● **Exercise details**: Skip the pictures. Transcribe the rest of the data below without changing a word.

-- Data records follows --

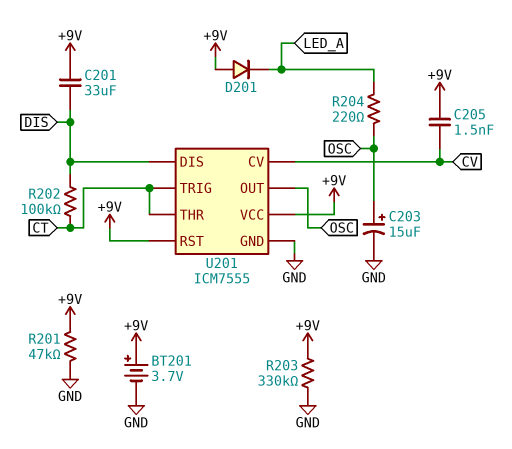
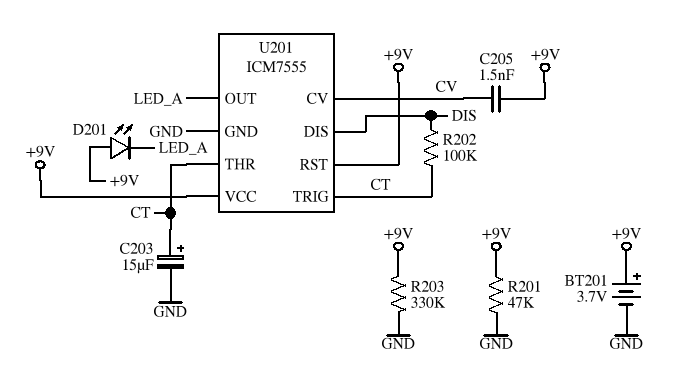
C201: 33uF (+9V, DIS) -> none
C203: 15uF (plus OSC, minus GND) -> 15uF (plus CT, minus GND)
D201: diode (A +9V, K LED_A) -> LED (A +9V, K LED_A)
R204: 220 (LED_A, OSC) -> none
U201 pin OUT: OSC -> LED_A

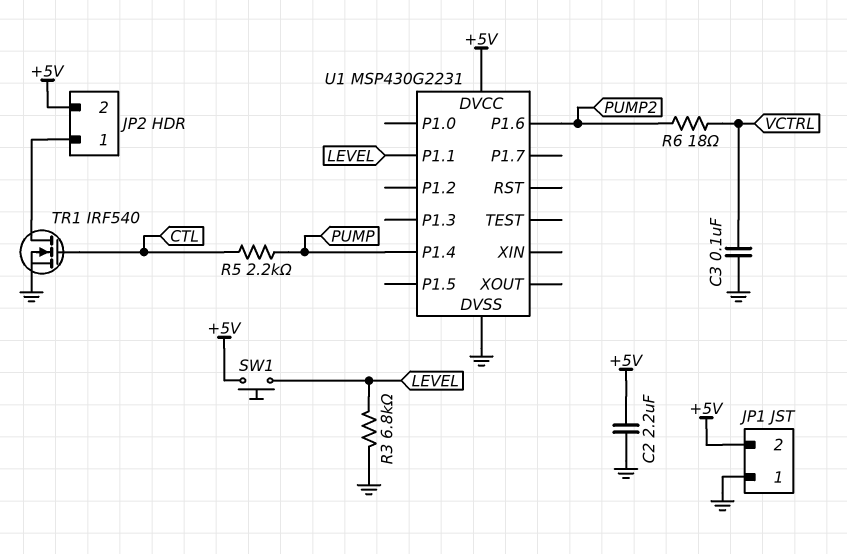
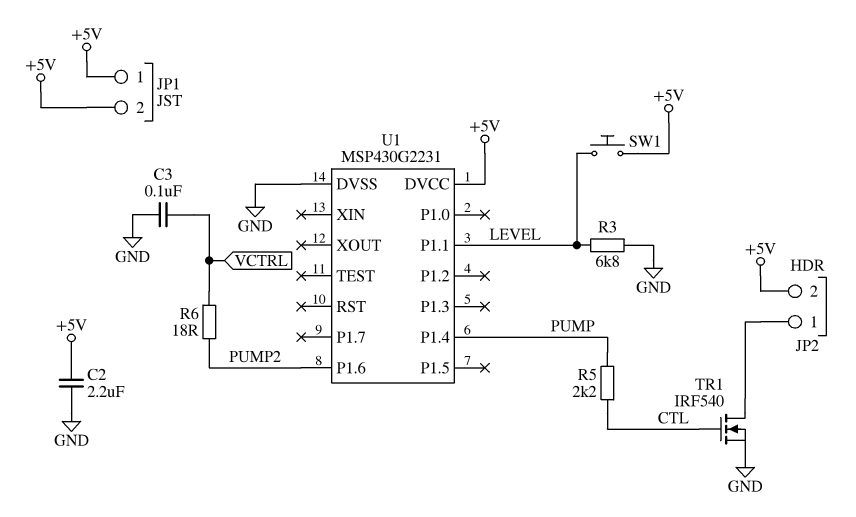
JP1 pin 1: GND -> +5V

-- Data records concluded --

● **Written response**:
C201: 33uF (+9V, DIS) -> none
C203: 15uF (plus OSC, minus GND) -> 15uF (plus CT, minus GND)
D201: diode (A +9V, K LED_A) -> LED (A +9V, K LED_A)
R204: 220 (LED_A, OSC) -> none
U201 pin OUT: OSC -> LED_A

JP1 pin 1: GND -> +5V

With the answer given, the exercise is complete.